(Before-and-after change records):
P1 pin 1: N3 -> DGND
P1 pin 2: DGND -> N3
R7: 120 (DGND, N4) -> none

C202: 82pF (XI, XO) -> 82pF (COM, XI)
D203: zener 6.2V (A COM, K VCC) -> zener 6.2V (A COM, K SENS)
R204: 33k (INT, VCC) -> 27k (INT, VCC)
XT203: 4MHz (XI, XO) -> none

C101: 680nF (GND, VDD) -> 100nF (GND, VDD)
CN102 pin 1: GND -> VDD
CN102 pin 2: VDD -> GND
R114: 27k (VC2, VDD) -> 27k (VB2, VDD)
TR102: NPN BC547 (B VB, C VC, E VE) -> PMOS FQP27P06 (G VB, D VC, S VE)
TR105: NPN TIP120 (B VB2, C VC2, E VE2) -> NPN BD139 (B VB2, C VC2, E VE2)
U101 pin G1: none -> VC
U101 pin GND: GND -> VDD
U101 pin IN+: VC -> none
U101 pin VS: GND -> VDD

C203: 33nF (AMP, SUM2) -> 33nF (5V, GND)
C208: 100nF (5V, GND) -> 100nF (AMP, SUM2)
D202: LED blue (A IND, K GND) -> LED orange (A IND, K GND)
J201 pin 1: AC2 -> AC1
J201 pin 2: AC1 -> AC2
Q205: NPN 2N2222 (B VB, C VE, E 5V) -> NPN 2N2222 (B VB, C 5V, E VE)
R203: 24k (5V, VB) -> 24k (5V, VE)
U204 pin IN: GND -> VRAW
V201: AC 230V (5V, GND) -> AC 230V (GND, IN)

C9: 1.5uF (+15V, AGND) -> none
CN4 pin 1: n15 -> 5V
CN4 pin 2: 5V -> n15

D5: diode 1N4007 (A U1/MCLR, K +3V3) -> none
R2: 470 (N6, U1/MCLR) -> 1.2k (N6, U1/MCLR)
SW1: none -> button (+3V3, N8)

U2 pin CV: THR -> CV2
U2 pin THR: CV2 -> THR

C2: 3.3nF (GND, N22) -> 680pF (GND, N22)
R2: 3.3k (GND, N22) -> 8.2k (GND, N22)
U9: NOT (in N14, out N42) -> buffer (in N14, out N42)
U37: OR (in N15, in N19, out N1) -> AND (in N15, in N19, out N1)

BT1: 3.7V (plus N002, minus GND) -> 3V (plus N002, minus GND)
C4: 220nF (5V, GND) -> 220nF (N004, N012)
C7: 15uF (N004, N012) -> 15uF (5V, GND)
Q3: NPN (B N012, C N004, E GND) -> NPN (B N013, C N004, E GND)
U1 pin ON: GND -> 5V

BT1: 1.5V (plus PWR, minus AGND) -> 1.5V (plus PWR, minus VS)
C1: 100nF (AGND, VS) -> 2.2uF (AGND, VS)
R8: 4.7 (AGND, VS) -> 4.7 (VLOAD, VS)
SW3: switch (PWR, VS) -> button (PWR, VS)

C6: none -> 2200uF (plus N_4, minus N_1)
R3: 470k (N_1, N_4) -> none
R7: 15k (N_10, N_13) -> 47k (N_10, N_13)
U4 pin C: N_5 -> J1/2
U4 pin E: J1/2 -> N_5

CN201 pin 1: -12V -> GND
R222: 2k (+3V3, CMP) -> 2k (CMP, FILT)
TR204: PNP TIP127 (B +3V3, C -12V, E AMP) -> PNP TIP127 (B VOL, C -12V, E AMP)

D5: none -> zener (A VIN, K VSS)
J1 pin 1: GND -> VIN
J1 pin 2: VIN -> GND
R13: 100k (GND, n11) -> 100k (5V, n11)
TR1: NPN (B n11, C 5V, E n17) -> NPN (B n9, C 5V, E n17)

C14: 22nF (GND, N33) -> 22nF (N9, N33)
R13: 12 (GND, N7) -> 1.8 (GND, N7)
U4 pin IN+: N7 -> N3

(WHAT YOU WILL DO):
All entries above are to be transcribed verbatim.

(REPLY TO THE EXERCISE):
P1 pin 1: N3 -> DGND
P1 pin 2: DGND -> N3
R7: 120 (DGND, N4) -> none

C202: 82pF (XI, XO) -> 82pF (COM, XI)
D203: zener 6.2V (A COM, K VCC) -> zener 6.2V (A COM, K SENS)
R204: 33k (INT, VCC) -> 27k (INT, VCC)
XT203: 4MHz (XI, XO) -> none

C101: 680nF (GND, VDD) -> 100nF (GND, VDD)
CN102 pin 1: GND -> VDD
CN102 pin 2: VDD -> GND
R114: 27k (VC2, VDD) -> 27k (VB2, VDD)
TR102: NPN BC547 (B VB, C VC, E VE) -> PMOS FQP27P06 (G VB, D VC, S VE)
TR105: NPN TIP120 (B VB2, C VC2, E VE2) -> NPN BD139 (B VB2, C VC2, E VE2)
U101 pin G1: none -> VC
U101 pin GND: GND -> VDD
U101 pin IN+: VC -> none
U101 pin VS: GND -> VDD

C203: 33nF (AMP, SUM2) -> 33nF (5V, GND)
C208: 100nF (5V, GND) -> 100nF (AMP, SUM2)
D202: LED blue (A IND, K GND) -> LED orange (A IND, K GND)
J201 pin 1: AC2 -> AC1
J201 pin 2: AC1 -> AC2
Q205: NPN 2N2222 (B VB, C VE, E 5V) -> NPN 2N2222 (B VB, C 5V, E VE)
R203: 24k (5V, VB) -> 24k (5V, VE)
U204 pin IN: GND -> VRAW
V201: AC 230V (5V, GND) -> AC 230V (GND, IN)

C9: 1.5uF (+15V, AGND) -> none
CN4 pin 1: n15 -> 5V
CN4 pin 2: 5V -> n15

D5: diode 1N4007 (A U1/MCLR, K +3V3) -> none
R2: 470 (N6, U1/MCLR) -> 1.2k (N6, U1/MCLR)
SW1: none -> button (+3V3, N8)

U2 pin CV: THR -> CV2
U2 pin THR: CV2 -> THR

C2: 3.3nF (GND, N22) -> 680pF (GND, N22)
R2: 3.3k (GND, N22) -> 8.2k (GND, N22)
U9: NOT (in N14, out N42) -> buffer (in N14, out N42)
U37: OR (in N15, in N19, out N1) -> AND (in N15, in N19, out N1)

BT1: 3.7V (plus N002, minus GND) -> 3V (plus N002, minus GND)
C4: 220nF (5V, GND) -> 220nF (N004, N012)
C7: 15uF (N004, N012) -> 15uF (5V, GND)
Q3: NPN (B N012, C N004, E GND) -> NPN (B N013, C N004, E GND)
U1 pin ON: GND -> 5V

BT1: 1.5V (plus PWR, minus AGND) -> 1.5V (plus PWR, minus VS)
C1: 100nF (AGND, VS) -> 2.2uF (AGND, VS)
R8: 4.7 (AGND, VS) -> 4.7 (VLOAD, VS)
SW3: switch (PWR, VS) -> button (PWR, VS)

C6: none -> 2200uF (plus N_4, minus N_1)
R3: 470k (N_1, N_4) -> none
R7: 15k (N_10, N_13) -> 47k (N_10, N_13)
U4 pin C: N_5 -> J1/2
U4 pin E: J1/2 -> N_5

CN201 pin 1: -12V -> GND
R222: 2k (+3V3, CMP) -> 2k (CMP, FILT)
TR204: PNP TIP127 (B +3V3, C -12V, E AMP) -> PNP TIP127 (B VOL, C -12V, E AMP)

D5: none -> zener (A VIN, K VSS)
J1 pin 1: GND -> VIN
J1 pin 2: VIN -> GND
R13: 100k (GND, n11) -> 100k (5V, n11)
TR1: NPN (B n11, C 5V, E n17) -> NPN (B n9, C 5V, E n17)

C14: 22nF (GND, N33) -> 22nF (N9, N33)
R13: 12 (GND, N7) -> 1.8 (GND, N7)
U4 pin IN+: N7 -> N3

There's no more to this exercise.